Spatial reasoning data:
Segment Open

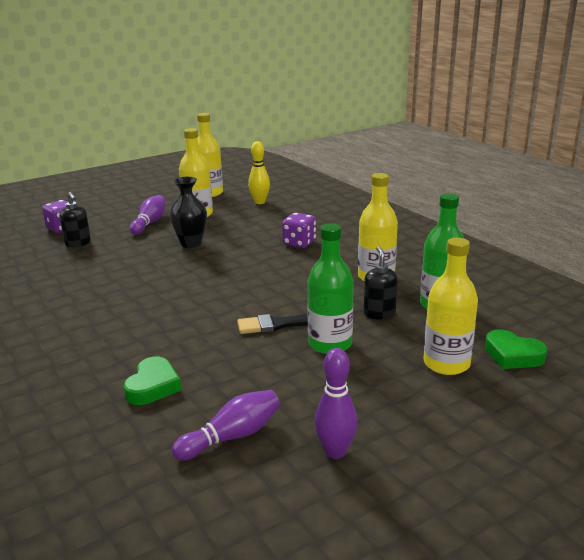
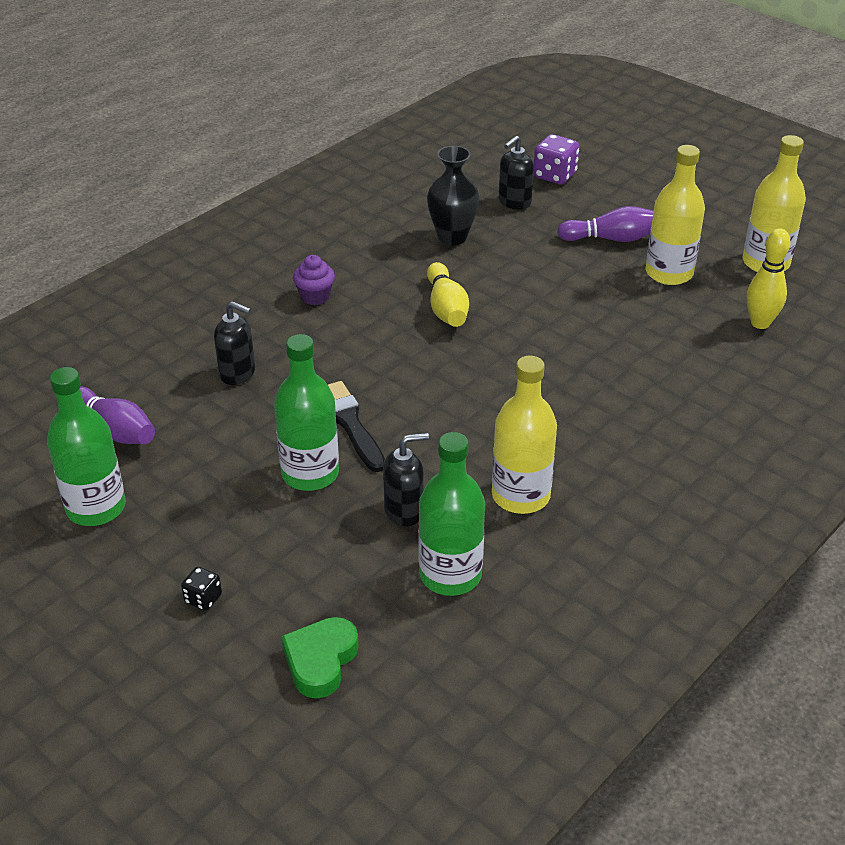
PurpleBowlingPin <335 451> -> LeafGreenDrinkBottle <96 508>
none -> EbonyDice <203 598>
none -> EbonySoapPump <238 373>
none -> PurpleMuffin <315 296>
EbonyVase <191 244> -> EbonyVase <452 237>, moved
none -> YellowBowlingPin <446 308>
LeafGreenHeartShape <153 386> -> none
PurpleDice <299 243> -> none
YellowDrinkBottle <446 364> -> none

Segment Closed

TASK INSTRUCTIONS: Show every line from the entries that includes the word "none".

RESPONSE BELOW:
none -> EbonyDice <203 598>
none -> EbonySoapPump <238 373>
none -> PurpleMuffin <315 296>
none -> YellowBowlingPin <446 308>
LeafGreenHeartShape <153 386> -> none
PurpleDice <299 243> -> none
YellowDrinkBottle <446 364> -> none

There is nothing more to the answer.